Instructions for the task
Read the lines below. Copy out any that hold the string "first".
[[ Data for this exercise, beginning ]]
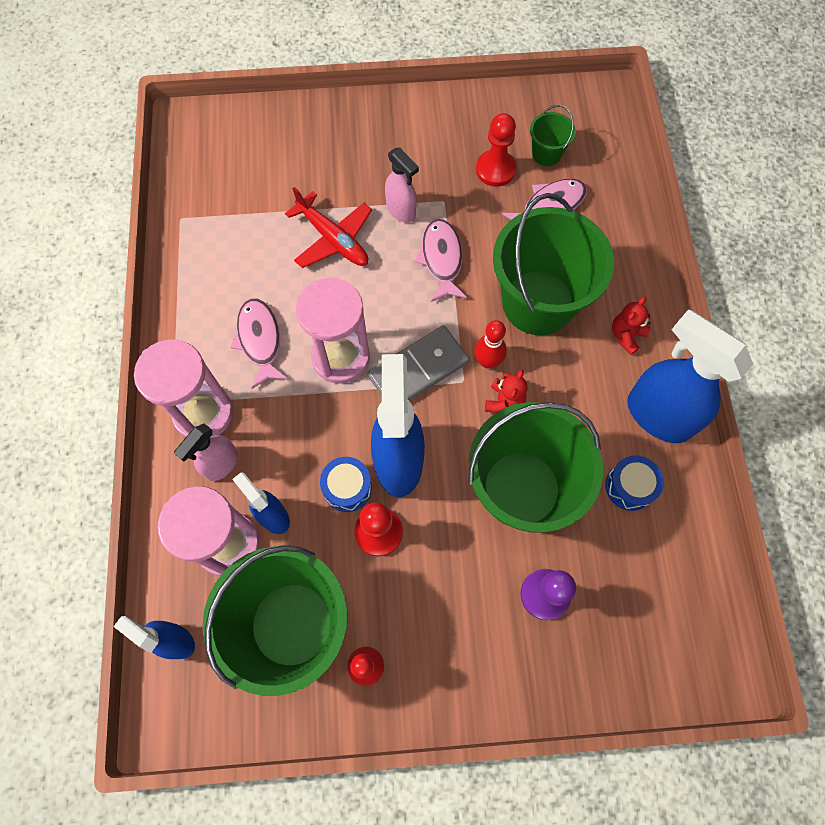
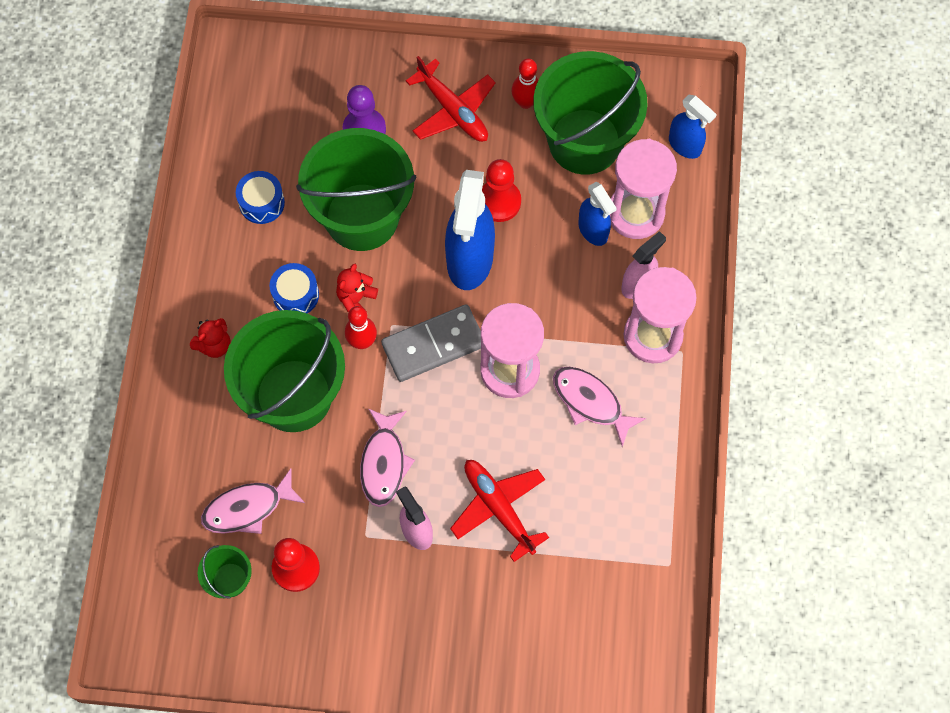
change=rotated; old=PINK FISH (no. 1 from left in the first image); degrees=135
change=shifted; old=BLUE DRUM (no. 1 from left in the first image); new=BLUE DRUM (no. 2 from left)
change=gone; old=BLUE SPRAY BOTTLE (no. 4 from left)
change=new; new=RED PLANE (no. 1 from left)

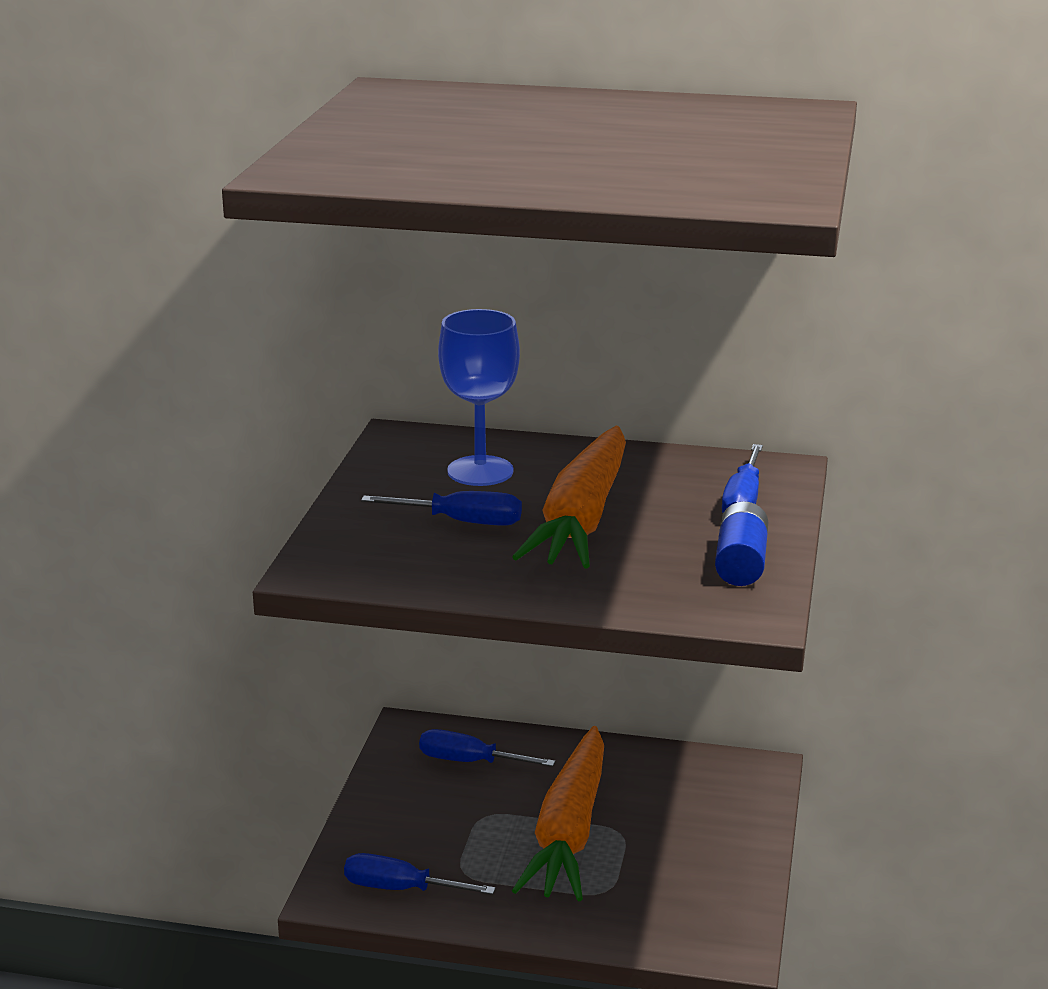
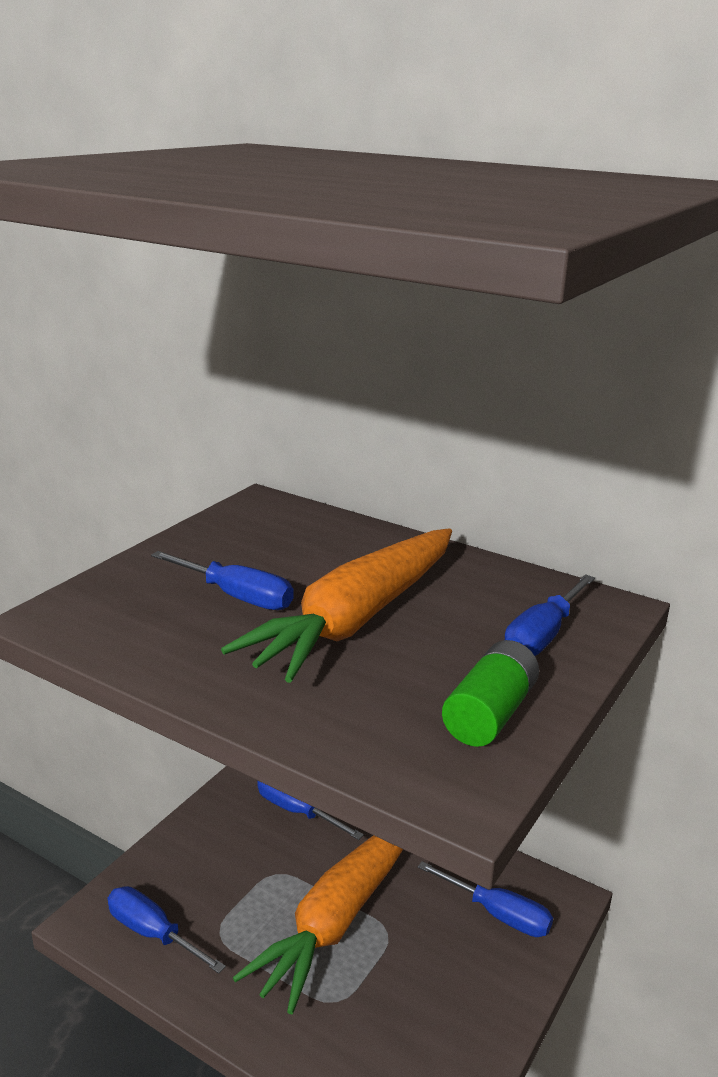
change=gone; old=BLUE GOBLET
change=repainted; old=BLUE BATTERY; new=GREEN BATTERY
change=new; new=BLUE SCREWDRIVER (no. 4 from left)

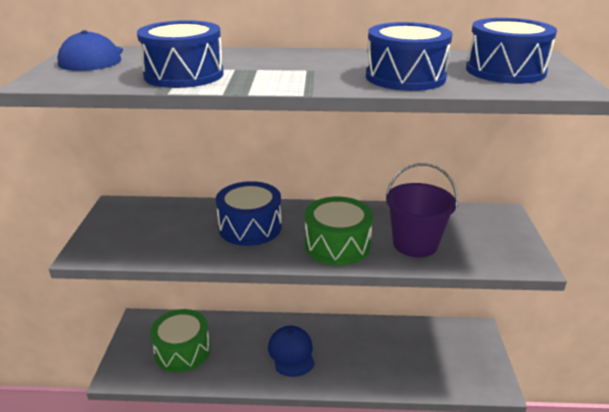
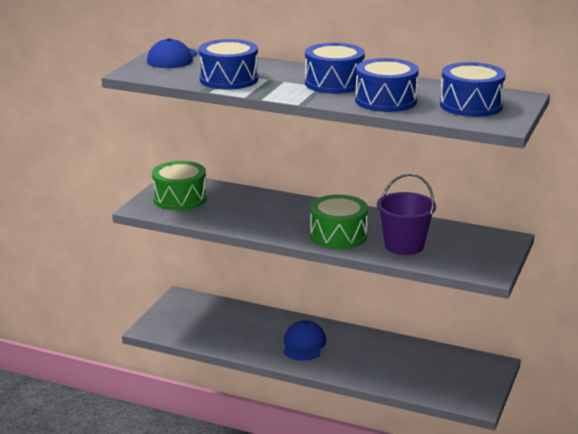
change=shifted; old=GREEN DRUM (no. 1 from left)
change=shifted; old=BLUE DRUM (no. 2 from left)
[[ Data for this exercise, end ]]
Completed task
change=rotated; old=PINK FISH (no. 1 from left in the first image); degrees=135
change=shifted; old=BLUE DRUM (no. 1 from left in the first image); new=BLUE DRUM (no. 2 from left)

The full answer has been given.